» **Supplied material**
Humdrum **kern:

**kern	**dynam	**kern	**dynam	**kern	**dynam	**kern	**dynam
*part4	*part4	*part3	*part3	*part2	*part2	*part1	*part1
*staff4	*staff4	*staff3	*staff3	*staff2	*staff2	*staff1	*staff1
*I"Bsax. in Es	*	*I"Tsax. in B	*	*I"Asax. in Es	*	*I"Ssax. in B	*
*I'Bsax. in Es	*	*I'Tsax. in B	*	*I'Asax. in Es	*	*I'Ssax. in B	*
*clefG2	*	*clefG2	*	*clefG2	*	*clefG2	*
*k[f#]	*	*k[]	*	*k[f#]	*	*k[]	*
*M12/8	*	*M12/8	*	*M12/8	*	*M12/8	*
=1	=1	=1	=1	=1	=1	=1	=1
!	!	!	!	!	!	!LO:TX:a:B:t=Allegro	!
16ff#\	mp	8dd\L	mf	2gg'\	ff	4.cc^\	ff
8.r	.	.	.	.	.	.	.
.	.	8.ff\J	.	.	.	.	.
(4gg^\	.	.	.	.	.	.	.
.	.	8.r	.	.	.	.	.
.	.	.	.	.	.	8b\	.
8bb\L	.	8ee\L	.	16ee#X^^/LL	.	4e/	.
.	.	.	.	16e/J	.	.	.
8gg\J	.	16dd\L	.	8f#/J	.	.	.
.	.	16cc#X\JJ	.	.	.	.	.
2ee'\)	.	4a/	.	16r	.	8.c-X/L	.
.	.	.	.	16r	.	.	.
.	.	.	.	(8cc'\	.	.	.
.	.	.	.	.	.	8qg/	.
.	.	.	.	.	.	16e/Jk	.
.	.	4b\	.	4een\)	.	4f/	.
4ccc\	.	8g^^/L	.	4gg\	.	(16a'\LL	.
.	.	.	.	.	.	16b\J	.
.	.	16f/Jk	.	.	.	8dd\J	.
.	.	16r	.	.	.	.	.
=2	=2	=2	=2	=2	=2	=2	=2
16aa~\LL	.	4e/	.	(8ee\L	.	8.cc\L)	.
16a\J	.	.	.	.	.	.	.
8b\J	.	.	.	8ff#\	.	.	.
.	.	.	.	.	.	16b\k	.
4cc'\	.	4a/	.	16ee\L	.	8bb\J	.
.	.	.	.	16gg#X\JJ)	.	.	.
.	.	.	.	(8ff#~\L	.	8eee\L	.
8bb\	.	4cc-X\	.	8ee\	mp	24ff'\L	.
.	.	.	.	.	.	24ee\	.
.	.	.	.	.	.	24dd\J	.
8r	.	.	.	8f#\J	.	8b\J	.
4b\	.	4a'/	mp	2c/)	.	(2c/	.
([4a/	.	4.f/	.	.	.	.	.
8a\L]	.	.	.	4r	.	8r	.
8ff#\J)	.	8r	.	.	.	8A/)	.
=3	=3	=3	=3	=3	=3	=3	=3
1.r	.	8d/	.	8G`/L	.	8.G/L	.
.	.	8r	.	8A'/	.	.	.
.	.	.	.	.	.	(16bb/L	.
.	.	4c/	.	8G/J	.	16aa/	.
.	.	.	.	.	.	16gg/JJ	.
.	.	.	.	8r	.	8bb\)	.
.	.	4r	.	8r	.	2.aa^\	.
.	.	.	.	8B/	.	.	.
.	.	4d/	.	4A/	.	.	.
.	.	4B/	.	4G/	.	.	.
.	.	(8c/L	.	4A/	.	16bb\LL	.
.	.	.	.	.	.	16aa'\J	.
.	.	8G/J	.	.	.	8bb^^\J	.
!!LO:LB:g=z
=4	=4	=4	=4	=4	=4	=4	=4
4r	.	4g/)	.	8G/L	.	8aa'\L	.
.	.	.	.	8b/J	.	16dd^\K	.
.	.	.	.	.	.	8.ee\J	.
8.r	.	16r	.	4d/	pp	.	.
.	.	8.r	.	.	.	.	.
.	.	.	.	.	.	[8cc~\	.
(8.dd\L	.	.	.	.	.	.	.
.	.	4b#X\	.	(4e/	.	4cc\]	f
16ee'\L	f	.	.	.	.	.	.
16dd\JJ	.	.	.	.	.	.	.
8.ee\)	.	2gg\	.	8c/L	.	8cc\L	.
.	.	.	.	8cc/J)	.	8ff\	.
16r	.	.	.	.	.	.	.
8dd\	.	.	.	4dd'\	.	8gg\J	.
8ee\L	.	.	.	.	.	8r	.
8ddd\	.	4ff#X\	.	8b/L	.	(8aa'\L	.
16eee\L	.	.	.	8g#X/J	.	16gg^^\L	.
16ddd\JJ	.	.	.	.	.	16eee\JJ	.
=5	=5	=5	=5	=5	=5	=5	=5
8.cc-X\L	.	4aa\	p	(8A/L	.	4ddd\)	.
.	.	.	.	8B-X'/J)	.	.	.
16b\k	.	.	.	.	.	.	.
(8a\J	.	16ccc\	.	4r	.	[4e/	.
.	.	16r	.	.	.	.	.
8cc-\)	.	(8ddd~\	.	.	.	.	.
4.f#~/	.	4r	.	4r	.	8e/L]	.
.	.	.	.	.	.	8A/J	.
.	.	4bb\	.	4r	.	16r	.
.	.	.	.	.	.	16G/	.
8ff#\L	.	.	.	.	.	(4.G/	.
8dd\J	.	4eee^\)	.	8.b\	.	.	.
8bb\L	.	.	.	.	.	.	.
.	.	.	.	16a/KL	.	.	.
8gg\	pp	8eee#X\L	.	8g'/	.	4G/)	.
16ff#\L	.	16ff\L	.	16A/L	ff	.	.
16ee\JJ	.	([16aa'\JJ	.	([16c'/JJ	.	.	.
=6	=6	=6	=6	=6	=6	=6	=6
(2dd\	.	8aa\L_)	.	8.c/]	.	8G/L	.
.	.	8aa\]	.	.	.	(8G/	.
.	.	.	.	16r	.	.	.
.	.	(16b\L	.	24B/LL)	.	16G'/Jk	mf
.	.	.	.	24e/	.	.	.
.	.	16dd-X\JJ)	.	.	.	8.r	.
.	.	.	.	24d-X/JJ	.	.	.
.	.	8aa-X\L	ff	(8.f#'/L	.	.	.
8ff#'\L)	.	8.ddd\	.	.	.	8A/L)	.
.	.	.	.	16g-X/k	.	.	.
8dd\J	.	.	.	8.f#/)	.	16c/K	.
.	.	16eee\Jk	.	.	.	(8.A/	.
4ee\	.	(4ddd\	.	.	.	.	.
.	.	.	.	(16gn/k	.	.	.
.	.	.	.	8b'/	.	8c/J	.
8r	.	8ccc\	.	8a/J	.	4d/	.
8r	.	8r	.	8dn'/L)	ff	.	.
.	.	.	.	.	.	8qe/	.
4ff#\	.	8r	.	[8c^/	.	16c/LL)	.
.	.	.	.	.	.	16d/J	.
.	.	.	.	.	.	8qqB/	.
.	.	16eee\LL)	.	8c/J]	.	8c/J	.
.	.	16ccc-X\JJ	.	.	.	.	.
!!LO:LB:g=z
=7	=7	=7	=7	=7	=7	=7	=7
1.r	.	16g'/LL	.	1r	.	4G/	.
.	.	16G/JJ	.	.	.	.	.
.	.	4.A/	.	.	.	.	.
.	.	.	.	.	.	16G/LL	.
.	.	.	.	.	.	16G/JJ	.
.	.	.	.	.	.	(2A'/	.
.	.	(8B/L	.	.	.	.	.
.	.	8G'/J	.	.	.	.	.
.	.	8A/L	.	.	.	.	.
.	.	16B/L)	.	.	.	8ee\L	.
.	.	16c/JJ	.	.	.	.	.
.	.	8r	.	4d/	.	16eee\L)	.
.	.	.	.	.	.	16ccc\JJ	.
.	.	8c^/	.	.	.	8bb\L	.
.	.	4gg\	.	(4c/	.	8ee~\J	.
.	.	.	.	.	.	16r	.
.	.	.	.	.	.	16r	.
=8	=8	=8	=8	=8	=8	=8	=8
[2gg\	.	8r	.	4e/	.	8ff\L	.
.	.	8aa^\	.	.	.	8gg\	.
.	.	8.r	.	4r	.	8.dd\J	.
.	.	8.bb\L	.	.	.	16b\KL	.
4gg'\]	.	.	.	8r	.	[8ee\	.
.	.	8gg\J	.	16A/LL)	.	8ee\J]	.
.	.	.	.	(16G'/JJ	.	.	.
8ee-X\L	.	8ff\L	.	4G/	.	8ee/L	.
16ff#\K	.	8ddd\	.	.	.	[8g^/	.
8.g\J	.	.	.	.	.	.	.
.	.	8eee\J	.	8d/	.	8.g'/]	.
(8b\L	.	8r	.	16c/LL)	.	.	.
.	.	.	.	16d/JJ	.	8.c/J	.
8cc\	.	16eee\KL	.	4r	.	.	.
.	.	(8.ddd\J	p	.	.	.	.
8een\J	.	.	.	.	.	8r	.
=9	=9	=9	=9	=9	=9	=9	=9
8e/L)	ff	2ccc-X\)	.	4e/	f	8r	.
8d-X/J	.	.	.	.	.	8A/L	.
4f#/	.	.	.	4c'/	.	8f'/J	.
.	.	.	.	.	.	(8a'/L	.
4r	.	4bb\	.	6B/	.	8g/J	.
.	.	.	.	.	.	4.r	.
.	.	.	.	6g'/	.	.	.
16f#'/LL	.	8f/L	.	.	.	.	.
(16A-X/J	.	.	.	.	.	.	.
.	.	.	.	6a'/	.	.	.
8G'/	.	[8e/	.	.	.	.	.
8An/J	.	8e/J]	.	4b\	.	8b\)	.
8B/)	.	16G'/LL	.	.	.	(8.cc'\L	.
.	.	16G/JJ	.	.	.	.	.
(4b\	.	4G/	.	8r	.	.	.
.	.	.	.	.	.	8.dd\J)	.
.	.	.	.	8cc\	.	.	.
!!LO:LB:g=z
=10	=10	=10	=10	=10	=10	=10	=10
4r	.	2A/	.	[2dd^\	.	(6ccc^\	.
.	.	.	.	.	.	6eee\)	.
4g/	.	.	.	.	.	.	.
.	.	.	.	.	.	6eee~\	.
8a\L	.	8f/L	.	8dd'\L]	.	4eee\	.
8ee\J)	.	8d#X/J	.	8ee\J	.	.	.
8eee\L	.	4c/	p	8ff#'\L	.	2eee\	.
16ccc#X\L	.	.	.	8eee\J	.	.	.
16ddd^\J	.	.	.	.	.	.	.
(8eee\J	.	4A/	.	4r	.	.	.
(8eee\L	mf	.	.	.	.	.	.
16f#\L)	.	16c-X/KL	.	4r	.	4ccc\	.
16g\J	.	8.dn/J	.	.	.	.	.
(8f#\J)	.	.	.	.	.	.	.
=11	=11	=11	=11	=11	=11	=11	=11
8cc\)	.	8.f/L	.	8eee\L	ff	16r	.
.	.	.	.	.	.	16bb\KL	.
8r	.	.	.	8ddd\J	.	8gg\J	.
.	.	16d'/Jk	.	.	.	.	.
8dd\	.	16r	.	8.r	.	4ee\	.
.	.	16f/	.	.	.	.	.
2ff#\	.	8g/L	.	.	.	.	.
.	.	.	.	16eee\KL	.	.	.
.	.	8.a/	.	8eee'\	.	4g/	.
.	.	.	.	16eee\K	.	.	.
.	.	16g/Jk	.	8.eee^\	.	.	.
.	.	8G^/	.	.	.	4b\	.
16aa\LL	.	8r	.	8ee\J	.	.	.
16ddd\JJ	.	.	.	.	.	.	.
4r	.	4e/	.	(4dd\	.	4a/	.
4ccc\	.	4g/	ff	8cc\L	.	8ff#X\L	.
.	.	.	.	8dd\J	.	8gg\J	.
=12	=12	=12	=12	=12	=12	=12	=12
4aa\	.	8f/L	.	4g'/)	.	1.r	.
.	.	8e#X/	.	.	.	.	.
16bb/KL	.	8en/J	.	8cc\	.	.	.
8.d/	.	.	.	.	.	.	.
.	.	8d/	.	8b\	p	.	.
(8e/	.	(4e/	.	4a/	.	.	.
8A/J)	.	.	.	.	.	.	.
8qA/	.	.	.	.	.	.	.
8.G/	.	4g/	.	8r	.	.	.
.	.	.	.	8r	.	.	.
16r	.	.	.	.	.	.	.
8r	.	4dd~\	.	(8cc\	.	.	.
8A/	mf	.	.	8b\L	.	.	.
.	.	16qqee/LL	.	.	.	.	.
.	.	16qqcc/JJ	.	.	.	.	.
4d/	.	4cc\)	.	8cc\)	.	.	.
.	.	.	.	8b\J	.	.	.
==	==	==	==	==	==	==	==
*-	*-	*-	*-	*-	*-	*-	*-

» **Goal of the exercise**
Find each line in the records above that contains the string "Ssax", and copy those lines out in full.

» **Response to the task**
*I"Bsax. in Es	*	*I"Tsax. in B	*	*I"Asax. in Es	*	*I"Ssax. in B	*
*I'Bsax. in Es	*	*I'Tsax. in B	*	*I'Asax. in Es	*	*I'Ssax. in B	*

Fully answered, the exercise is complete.